◆ Exercise directions ◆
Only the lines from the one containing "Garnrolle (gelb) <358, 382>" to the end of the records belong in the output; print them exactly.

◆ Entries provided ◆
————
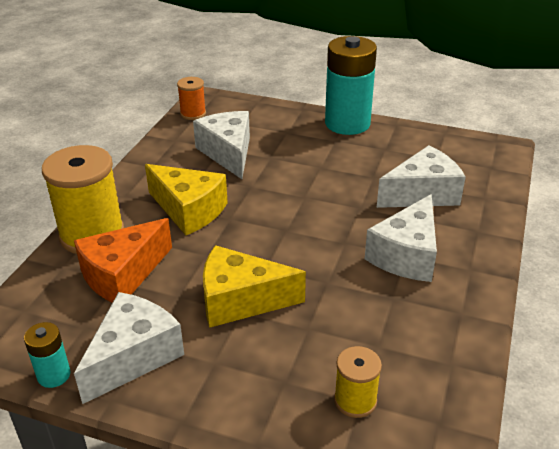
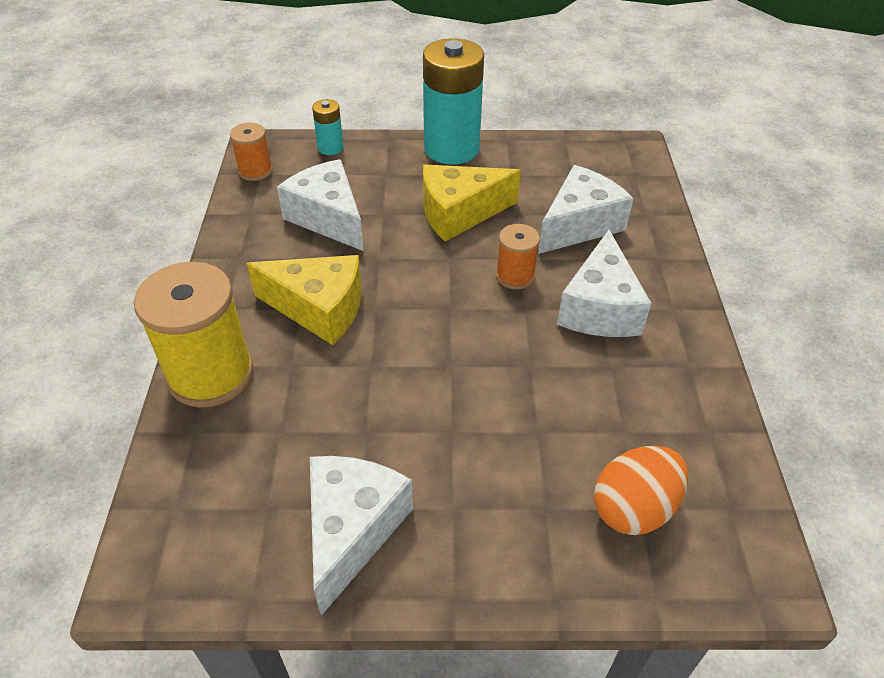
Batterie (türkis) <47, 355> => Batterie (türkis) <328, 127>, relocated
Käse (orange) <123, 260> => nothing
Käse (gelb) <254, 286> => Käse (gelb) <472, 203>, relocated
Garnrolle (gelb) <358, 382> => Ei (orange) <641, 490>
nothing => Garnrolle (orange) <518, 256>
————
◆ Written reply ◆
Garnrolle (gelb) <358, 382> => Ei (orange) <641, 490>
nothing => Garnrolle (orange) <518, 256>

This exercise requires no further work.